[Before and after images]

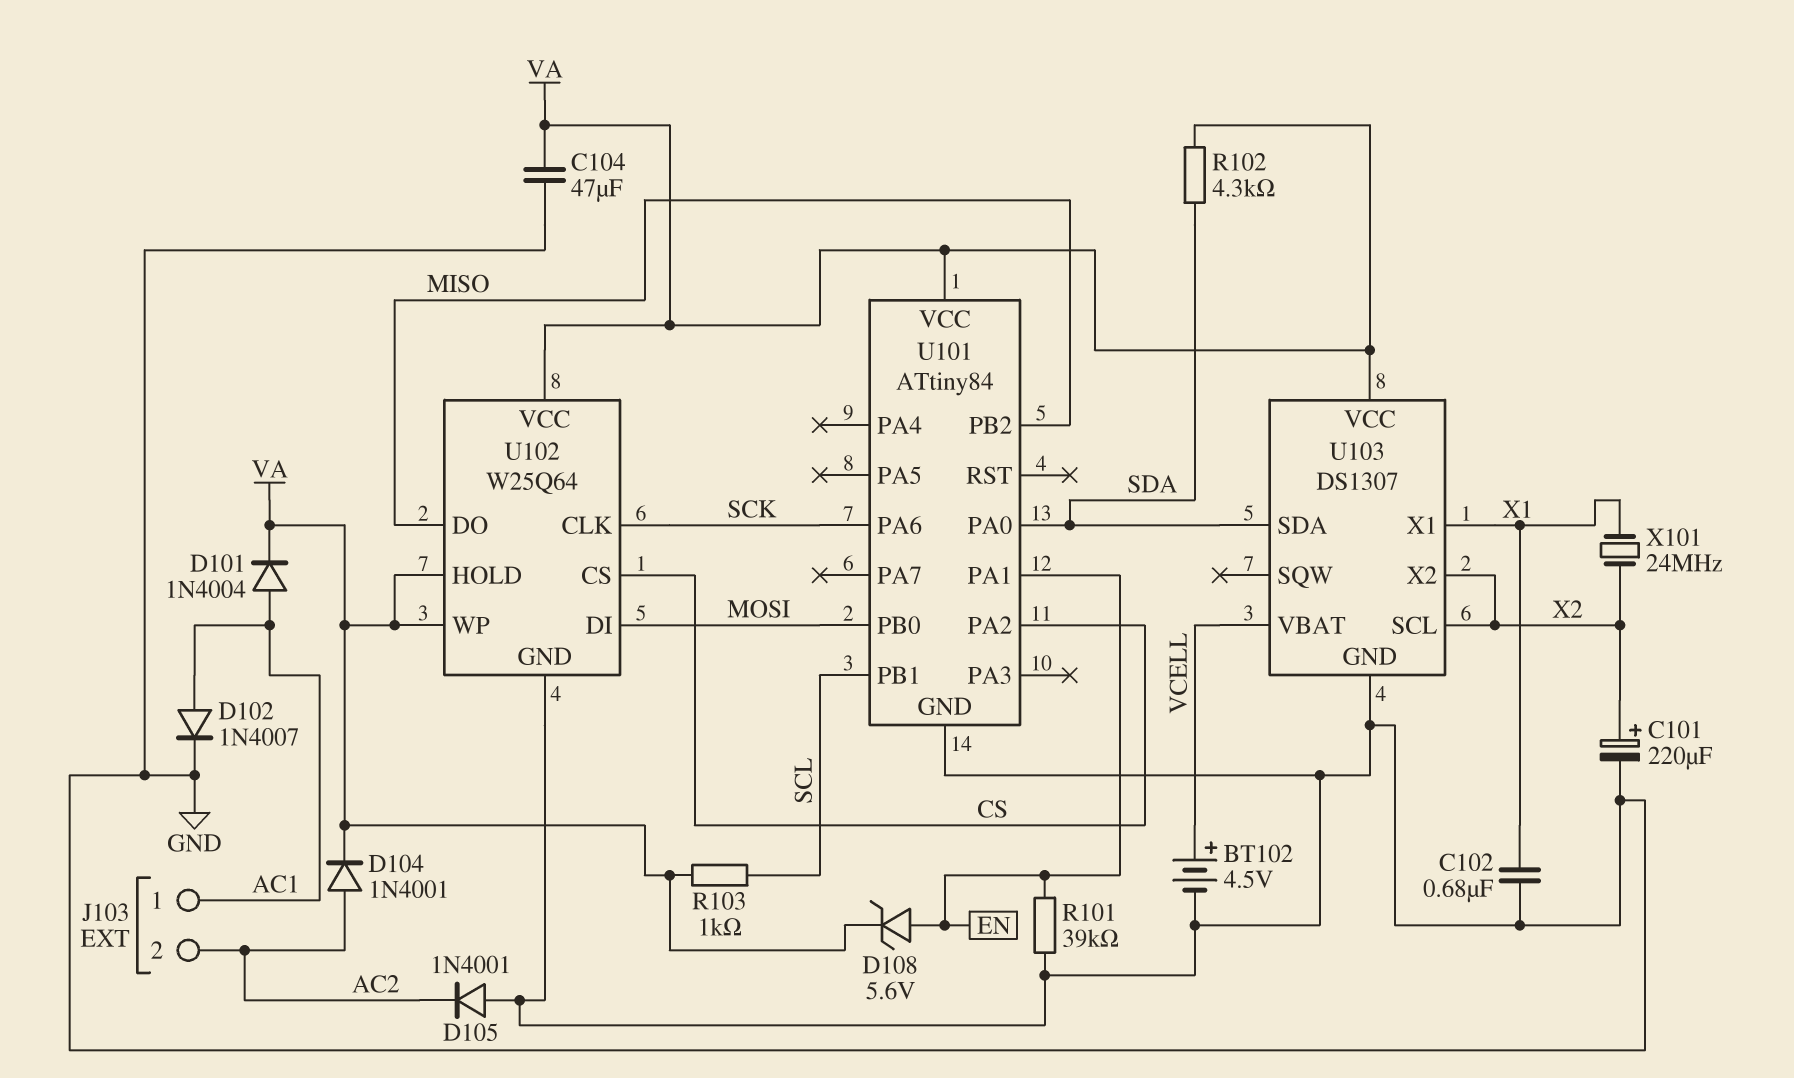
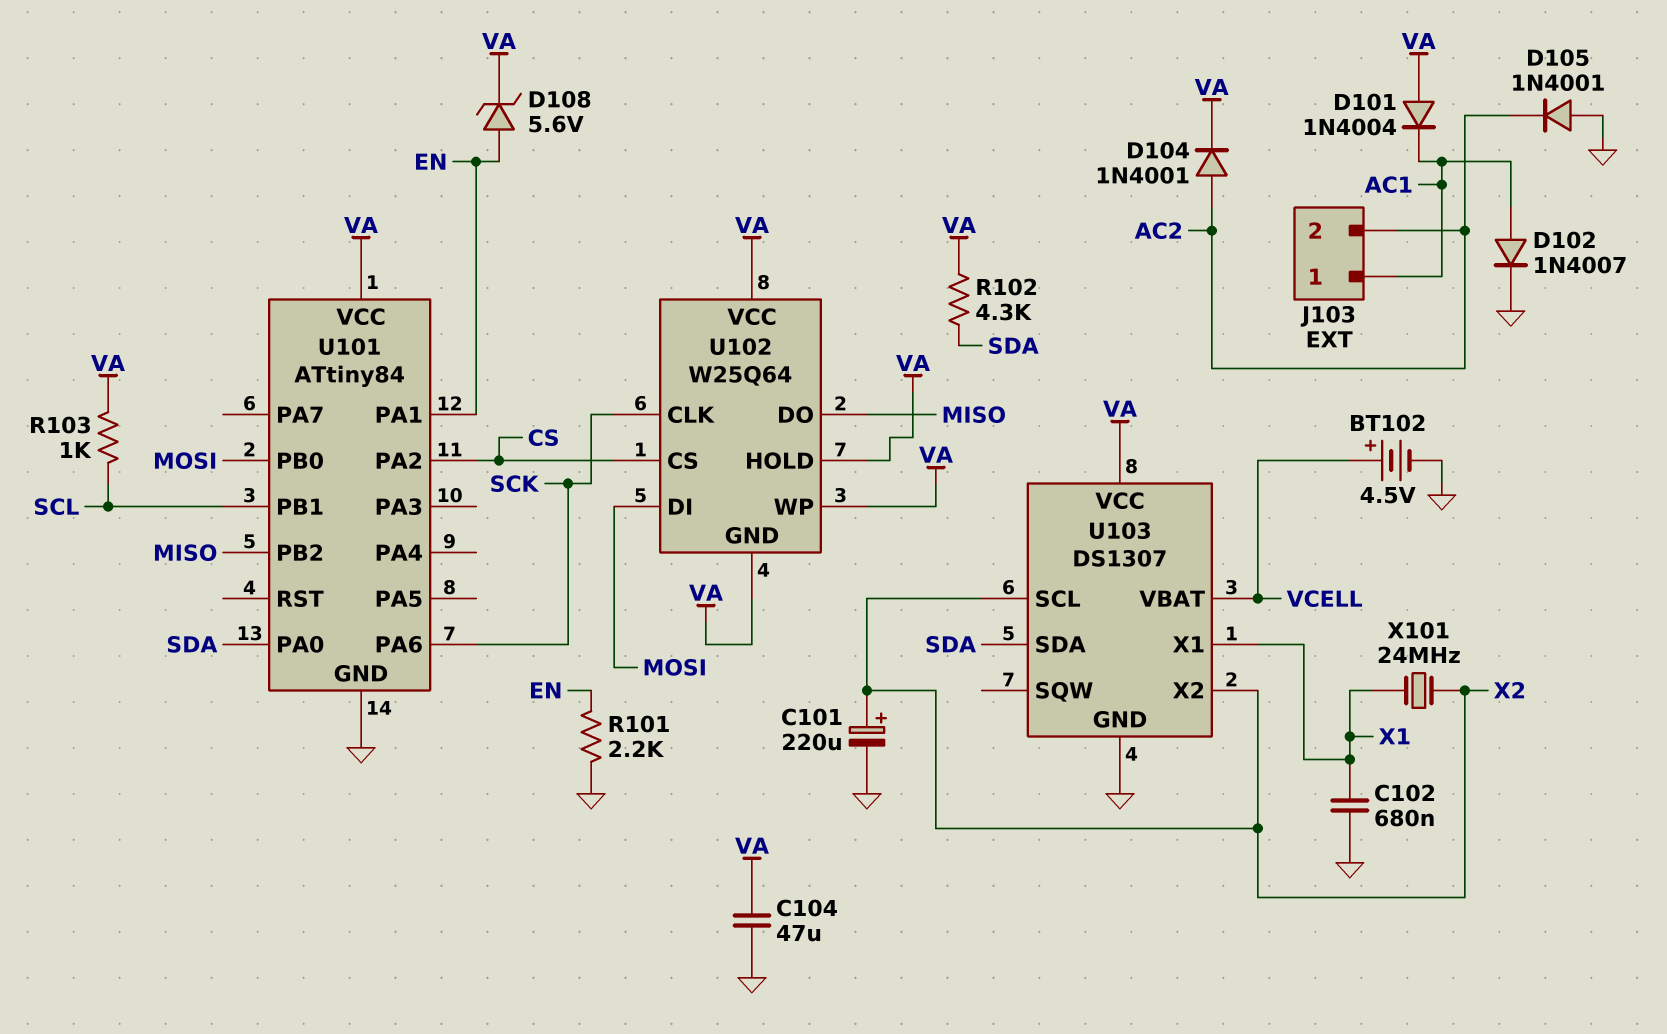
D101: diode 1N4004 (A AC1, K VA) -> diode 1N4004 (A VA, K AC1)
R101: 39k (EN, GND) -> 2.2k (EN, GND)
U102 pin GND: GND -> VA

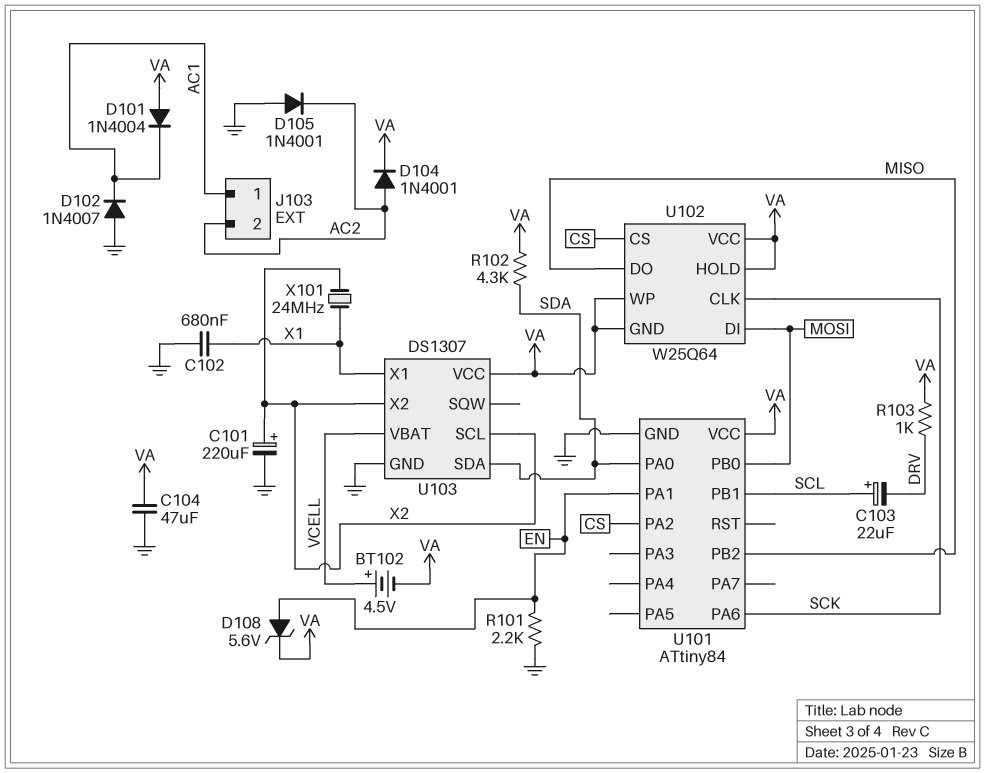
BT102: 4.5V (plus VCELL, minus GND) -> 4.5V (plus VCELL, minus VA)
C103: none -> 22uF (plus SCL, minus DRV)
D102: diode 1N4007 (A AC1, K GND) -> diode 1N4007 (A GND, K AC1)
R103: 1k (SCL, VA) -> 1k (DRV, VA)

▸ **Assignment**:
Among the records above, find each line containing the string "minus" and copy it.

▸ **Task answer**:
BT102: 4.5V (plus VCELL, minus GND) -> 4.5V (plus VCELL, minus VA)
C103: none -> 22uF (plus SCL, minus DRV)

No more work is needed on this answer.